Stored records:

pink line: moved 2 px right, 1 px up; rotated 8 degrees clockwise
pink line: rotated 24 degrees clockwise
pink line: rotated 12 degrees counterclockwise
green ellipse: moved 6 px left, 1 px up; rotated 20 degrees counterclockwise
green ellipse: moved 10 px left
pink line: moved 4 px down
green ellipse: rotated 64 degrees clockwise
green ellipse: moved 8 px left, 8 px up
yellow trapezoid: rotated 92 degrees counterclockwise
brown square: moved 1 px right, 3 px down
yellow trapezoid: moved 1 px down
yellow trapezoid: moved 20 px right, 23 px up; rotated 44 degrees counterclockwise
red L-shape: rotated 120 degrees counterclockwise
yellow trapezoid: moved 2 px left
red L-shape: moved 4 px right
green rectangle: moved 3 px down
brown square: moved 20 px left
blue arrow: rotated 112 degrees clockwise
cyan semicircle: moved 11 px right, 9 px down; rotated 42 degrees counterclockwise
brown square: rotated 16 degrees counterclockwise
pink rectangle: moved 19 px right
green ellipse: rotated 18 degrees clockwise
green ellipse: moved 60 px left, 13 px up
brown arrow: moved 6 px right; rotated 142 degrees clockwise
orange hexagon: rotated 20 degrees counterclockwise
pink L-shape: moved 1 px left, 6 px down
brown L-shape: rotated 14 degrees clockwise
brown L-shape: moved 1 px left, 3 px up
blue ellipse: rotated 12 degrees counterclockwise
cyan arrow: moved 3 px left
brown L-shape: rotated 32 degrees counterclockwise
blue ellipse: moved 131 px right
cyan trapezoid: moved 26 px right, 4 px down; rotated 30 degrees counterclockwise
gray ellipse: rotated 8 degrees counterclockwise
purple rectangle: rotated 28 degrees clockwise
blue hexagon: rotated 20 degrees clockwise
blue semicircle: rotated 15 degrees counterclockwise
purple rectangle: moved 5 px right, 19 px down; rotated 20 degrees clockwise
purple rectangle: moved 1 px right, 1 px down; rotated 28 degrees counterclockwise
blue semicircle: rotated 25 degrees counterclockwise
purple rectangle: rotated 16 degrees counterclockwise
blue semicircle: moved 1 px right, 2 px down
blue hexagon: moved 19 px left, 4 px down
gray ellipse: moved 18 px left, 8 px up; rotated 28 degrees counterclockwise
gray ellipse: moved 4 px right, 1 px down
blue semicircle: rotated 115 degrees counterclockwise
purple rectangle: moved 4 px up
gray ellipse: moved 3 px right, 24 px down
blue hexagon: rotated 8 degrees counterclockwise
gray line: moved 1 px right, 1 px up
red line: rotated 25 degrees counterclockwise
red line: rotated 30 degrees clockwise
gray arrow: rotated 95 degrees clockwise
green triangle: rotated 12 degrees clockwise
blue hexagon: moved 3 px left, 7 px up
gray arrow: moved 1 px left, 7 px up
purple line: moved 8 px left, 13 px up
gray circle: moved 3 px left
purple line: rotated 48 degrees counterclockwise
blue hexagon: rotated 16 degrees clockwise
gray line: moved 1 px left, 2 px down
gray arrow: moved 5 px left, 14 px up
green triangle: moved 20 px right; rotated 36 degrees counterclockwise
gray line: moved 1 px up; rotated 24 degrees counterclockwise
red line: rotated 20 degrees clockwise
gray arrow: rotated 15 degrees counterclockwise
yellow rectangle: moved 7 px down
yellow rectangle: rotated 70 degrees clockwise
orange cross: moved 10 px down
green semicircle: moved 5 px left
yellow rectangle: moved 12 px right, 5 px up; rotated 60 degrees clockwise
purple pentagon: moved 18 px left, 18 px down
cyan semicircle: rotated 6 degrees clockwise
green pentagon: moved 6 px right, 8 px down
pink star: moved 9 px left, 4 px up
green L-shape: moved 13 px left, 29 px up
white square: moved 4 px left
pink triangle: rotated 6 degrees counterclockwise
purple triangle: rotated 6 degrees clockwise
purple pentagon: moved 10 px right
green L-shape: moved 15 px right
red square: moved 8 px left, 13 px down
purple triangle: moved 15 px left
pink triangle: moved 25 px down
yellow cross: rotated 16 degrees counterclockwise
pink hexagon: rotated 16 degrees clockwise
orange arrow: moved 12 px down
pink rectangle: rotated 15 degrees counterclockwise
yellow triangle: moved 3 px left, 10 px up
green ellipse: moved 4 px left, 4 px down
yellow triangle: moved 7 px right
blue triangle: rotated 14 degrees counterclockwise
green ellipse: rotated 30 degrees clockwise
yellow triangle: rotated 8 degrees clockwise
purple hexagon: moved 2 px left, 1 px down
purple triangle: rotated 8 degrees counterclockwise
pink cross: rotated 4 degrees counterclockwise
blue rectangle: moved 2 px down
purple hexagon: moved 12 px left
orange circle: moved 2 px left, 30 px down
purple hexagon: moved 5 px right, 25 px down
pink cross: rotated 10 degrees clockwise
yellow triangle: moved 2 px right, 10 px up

What you are asked to do: Arrange the records, from the start of the records up to and including the line containing "red L-shape: rotated", as a Markdown table with the columns Row and Line, numbering each row and omitting blank lines.

Task output:
| Row | Line |
|---|---|
| 1 | pink line: moved 2 px right, 1 px up; rotated 8 degrees clockwise |
| 2 | pink line: rotated 24 degrees clockwise |
| 3 | pink line: rotated 12 degrees counterclockwise |
| 4 | green ellipse: moved 6 px left, 1 px up; rotated 20 degrees counterclockwise |
| 5 | green ellipse: moved 10 px left |
| 6 | pink line: moved 4 px down |
| 7 | green ellipse: rotated 64 degrees clockwise |
| 8 | green ellipse: moved 8 px left, 8 px up |
| 9 | yellow trapezoid: rotated 92 degrees counterclockwise |
| 10 | brown square: moved 1 px right, 3 px down |
| 11 | yellow trapezoid: moved 1 px down |
| 12 | yellow trapezoid: moved 20 px right, 23 px up; rotated 44 degrees counterclockwise |
| 13 | red L-shape: rotated 120 degrees counterclockwise |